___ DATA FOR REVIEW ___
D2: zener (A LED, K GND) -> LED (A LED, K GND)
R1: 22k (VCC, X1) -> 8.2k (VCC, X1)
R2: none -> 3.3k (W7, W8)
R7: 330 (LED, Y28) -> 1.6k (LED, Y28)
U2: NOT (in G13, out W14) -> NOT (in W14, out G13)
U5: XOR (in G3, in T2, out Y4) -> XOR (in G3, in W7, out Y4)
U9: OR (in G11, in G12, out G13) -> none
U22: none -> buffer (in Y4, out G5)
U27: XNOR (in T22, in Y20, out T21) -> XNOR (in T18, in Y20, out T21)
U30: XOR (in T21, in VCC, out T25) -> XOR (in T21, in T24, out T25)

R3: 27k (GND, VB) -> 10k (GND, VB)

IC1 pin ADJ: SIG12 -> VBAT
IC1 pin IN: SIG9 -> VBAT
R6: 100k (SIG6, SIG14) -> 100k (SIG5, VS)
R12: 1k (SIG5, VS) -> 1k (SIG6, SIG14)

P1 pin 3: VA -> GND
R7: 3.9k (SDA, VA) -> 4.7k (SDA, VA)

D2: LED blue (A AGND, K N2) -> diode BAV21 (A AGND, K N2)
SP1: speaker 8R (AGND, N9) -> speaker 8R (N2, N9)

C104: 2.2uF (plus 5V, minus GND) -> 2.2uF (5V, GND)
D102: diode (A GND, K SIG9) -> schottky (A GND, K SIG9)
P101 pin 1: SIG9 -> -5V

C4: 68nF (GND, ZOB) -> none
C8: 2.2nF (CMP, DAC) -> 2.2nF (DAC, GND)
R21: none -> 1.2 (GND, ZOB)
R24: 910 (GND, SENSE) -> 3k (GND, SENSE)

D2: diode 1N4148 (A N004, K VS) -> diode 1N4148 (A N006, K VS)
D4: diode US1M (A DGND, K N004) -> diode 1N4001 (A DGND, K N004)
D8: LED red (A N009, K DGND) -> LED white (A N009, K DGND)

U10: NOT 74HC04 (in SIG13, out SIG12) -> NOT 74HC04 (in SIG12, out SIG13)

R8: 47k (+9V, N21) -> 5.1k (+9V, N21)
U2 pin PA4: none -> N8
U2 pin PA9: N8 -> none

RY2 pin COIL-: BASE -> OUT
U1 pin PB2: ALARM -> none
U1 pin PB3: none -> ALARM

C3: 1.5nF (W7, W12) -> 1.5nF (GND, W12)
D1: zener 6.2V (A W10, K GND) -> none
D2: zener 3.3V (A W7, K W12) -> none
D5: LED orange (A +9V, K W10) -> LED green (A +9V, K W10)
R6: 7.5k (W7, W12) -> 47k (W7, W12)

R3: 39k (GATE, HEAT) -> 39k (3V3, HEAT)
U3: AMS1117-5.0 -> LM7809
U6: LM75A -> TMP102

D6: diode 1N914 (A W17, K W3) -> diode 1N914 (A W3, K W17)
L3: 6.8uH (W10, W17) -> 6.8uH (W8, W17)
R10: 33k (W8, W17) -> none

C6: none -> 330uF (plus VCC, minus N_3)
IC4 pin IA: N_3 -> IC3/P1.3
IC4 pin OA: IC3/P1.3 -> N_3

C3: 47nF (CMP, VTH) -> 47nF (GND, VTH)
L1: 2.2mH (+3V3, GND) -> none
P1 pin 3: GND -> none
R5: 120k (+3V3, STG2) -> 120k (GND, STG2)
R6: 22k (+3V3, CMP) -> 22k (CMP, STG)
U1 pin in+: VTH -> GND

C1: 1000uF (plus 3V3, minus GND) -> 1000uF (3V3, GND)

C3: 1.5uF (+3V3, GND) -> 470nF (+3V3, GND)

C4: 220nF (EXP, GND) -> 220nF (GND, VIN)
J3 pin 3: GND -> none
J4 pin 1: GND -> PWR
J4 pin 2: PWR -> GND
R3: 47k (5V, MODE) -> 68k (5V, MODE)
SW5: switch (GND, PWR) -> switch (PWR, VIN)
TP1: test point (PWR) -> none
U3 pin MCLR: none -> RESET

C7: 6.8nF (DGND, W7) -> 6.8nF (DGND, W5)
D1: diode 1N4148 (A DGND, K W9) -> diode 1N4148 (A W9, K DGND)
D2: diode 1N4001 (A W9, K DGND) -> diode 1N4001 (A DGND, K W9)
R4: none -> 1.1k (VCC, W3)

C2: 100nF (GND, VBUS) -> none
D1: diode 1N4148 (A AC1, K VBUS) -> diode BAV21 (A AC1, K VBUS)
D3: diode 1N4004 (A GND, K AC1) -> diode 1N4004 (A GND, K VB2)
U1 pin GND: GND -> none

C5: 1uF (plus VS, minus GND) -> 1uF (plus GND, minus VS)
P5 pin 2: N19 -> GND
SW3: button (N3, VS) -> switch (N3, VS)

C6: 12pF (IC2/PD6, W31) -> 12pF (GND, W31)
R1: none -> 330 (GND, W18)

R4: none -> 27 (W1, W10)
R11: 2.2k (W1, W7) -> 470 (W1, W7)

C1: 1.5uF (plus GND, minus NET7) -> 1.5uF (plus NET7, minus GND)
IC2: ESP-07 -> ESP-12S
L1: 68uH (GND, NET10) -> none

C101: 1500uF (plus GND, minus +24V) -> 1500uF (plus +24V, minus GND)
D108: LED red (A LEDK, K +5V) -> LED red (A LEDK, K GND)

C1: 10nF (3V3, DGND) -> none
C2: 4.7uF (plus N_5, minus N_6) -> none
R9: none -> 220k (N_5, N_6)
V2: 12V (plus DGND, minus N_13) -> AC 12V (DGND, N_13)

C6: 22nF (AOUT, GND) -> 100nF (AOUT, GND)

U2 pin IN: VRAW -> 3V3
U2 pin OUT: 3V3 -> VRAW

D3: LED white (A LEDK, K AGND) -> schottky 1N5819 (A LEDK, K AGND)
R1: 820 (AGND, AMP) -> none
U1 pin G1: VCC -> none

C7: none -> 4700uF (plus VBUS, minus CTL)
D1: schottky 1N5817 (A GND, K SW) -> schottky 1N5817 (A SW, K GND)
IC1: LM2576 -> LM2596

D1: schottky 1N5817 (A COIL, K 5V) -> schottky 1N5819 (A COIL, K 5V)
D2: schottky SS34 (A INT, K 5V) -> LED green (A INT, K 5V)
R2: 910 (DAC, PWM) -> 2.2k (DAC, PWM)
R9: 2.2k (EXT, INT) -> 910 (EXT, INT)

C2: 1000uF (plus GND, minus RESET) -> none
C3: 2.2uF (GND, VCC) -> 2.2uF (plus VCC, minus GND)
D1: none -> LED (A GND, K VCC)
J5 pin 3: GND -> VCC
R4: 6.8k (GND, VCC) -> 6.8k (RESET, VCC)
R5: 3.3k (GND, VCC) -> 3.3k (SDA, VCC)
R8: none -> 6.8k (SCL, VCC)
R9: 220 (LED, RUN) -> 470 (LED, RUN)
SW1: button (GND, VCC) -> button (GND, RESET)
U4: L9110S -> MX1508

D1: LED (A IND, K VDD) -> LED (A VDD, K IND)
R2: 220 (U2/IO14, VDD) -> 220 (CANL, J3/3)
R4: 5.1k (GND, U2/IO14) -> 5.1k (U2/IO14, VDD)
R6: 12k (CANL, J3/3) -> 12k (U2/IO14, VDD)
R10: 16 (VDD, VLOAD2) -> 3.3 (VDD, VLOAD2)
___
» WHAT TO PRODUCE: Each record above has to be repeated word for word.

» WRITTEN REPLY:
D2: zener (A LED, K GND) -> LED (A LED, K GND)
R1: 22k (VCC, X1) -> 8.2k (VCC, X1)
R2: none -> 3.3k (W7, W8)
R7: 330 (LED, Y28) -> 1.6k (LED, Y28)
U2: NOT (in G13, out W14) -> NOT (in W14, out G13)
U5: XOR (in G3, in T2, out Y4) -> XOR (in G3, in W7, out Y4)
U9: OR (in G11, in G12, out G13) -> none
U22: none -> buffer (in Y4, out G5)
U27: XNOR (in T22, in Y20, out T21) -> XNOR (in T18, in Y20, out T21)
U30: XOR (in T21, in VCC, out T25) -> XOR (in T21, in T24, out T25)

R3: 27k (GND, VB) -> 10k (GND, VB)

IC1 pin ADJ: SIG12 -> VBAT
IC1 pin IN: SIG9 -> VBAT
R6: 100k (SIG6, SIG14) -> 100k (SIG5, VS)
R12: 1k (SIG5, VS) -> 1k (SIG6, SIG14)

P1 pin 3: VA -> GND
R7: 3.9k (SDA, VA) -> 4.7k (SDA, VA)

D2: LED blue (A AGND, K N2) -> diode BAV21 (A AGND, K N2)
SP1: speaker 8R (AGND, N9) -> speaker 8R (N2, N9)

C104: 2.2uF (plus 5V, minus GND) -> 2.2uF (5V, GND)
D102: diode (A GND, K SIG9) -> schottky (A GND, K SIG9)
P101 pin 1: SIG9 -> -5V

C4: 68nF (GND, ZOB) -> none
C8: 2.2nF (CMP, DAC) -> 2.2nF (DAC, GND)
R21: none -> 1.2 (GND, ZOB)
R24: 910 (GND, SENSE) -> 3k (GND, SENSE)

D2: diode 1N4148 (A N004, K VS) -> diode 1N4148 (A N006, K VS)
D4: diode US1M (A DGND, K N004) -> diode 1N4001 (A DGND, K N004)
D8: LED red (A N009, K DGND) -> LED white (A N009, K DGND)

U10: NOT 74HC04 (in SIG13, out SIG12) -> NOT 74HC04 (in SIG12, out SIG13)

R8: 47k (+9V, N21) -> 5.1k (+9V, N21)
U2 pin PA4: none -> N8
U2 pin PA9: N8 -> none

RY2 pin COIL-: BASE -> OUT
U1 pin PB2: ALARM -> none
U1 pin PB3: none -> ALARM

C3: 1.5nF (W7, W12) -> 1.5nF (GND, W12)
D1: zener 6.2V (A W10, K GND) -> none
D2: zener 3.3V (A W7, K W12) -> none
D5: LED orange (A +9V, K W10) -> LED green (A +9V, K W10)
R6: 7.5k (W7, W12) -> 47k (W7, W12)

R3: 39k (GATE, HEAT) -> 39k (3V3, HEAT)
U3: AMS1117-5.0 -> LM7809
U6: LM75A -> TMP102

D6: diode 1N914 (A W17, K W3) -> diode 1N914 (A W3, K W17)
L3: 6.8uH (W10, W17) -> 6.8uH (W8, W17)
R10: 33k (W8, W17) -> none

C6: none -> 330uF (plus VCC, minus N_3)
IC4 pin IA: N_3 -> IC3/P1.3
IC4 pin OA: IC3/P1.3 -> N_3

C3: 47nF (CMP, VTH) -> 47nF (GND, VTH)
L1: 2.2mH (+3V3, GND) -> none
P1 pin 3: GND -> none
R5: 120k (+3V3, STG2) -> 120k (GND, STG2)
R6: 22k (+3V3, CMP) -> 22k (CMP, STG)
U1 pin in+: VTH -> GND

C1: 1000uF (plus 3V3, minus GND) -> 1000uF (3V3, GND)

C3: 1.5uF (+3V3, GND) -> 470nF (+3V3, GND)

C4: 220nF (EXP, GND) -> 220nF (GND, VIN)
J3 pin 3: GND -> none
J4 pin 1: GND -> PWR
J4 pin 2: PWR -> GND
R3: 47k (5V, MODE) -> 68k (5V, MODE)
SW5: switch (GND, PWR) -> switch (PWR, VIN)
TP1: test point (PWR) -> none
U3 pin MCLR: none -> RESET

C7: 6.8nF (DGND, W7) -> 6.8nF (DGND, W5)
D1: diode 1N4148 (A DGND, K W9) -> diode 1N4148 (A W9, K DGND)
D2: diode 1N4001 (A W9, K DGND) -> diode 1N4001 (A DGND, K W9)
R4: none -> 1.1k (VCC, W3)

C2: 100nF (GND, VBUS) -> none
D1: diode 1N4148 (A AC1, K VBUS) -> diode BAV21 (A AC1, K VBUS)
D3: diode 1N4004 (A GND, K AC1) -> diode 1N4004 (A GND, K VB2)
U1 pin GND: GND -> none

C5: 1uF (plus VS, minus GND) -> 1uF (plus GND, minus VS)
P5 pin 2: N19 -> GND
SW3: button (N3, VS) -> switch (N3, VS)

C6: 12pF (IC2/PD6, W31) -> 12pF (GND, W31)
R1: none -> 330 (GND, W18)

R4: none -> 27 (W1, W10)
R11: 2.2k (W1, W7) -> 470 (W1, W7)

C1: 1.5uF (plus GND, minus NET7) -> 1.5uF (plus NET7, minus GND)
IC2: ESP-07 -> ESP-12S
L1: 68uH (GND, NET10) -> none

C101: 1500uF (plus GND, minus +24V) -> 1500uF (plus +24V, minus GND)
D108: LED red (A LEDK, K +5V) -> LED red (A LEDK, K GND)

C1: 10nF (3V3, DGND) -> none
C2: 4.7uF (plus N_5, minus N_6) -> none
R9: none -> 220k (N_5, N_6)
V2: 12V (plus DGND, minus N_13) -> AC 12V (DGND, N_13)

C6: 22nF (AOUT, GND) -> 100nF (AOUT, GND)

U2 pin IN: VRAW -> 3V3
U2 pin OUT: 3V3 -> VRAW

D3: LED white (A LEDK, K AGND) -> schottky 1N5819 (A LEDK, K AGND)
R1: 820 (AGND, AMP) -> none
U1 pin G1: VCC -> none

C7: none -> 4700uF (plus VBUS, minus CTL)
D1: schottky 1N5817 (A GND, K SW) -> schottky 1N5817 (A SW, K GND)
IC1: LM2576 -> LM2596

D1: schottky 1N5817 (A COIL, K 5V) -> schottky 1N5819 (A COIL, K 5V)
D2: schottky SS34 (A INT, K 5V) -> LED green (A INT, K 5V)
R2: 910 (DAC, PWM) -> 2.2k (DAC, PWM)
R9: 2.2k (EXT, INT) -> 910 (EXT, INT)

C2: 1000uF (plus GND, minus RESET) -> none
C3: 2.2uF (GND, VCC) -> 2.2uF (plus VCC, minus GND)
D1: none -> LED (A GND, K VCC)
J5 pin 3: GND -> VCC
R4: 6.8k (GND, VCC) -> 6.8k (RESET, VCC)
R5: 3.3k (GND, VCC) -> 3.3k (SDA, VCC)
R8: none -> 6.8k (SCL, VCC)
R9: 220 (LED, RUN) -> 470 (LED, RUN)
SW1: button (GND, VCC) -> button (GND, RESET)
U4: L9110S -> MX1508

D1: LED (A IND, K VDD) -> LED (A VDD, K IND)
R2: 220 (U2/IO14, VDD) -> 220 (CANL, J3/3)
R4: 5.1k (GND, U2/IO14) -> 5.1k (U2/IO14, VDD)
R6: 12k (CANL, J3/3) -> 12k (U2/IO14, VDD)
R10: 16 (VDD, VLOAD2) -> 3.3 (VDD, VLOAD2)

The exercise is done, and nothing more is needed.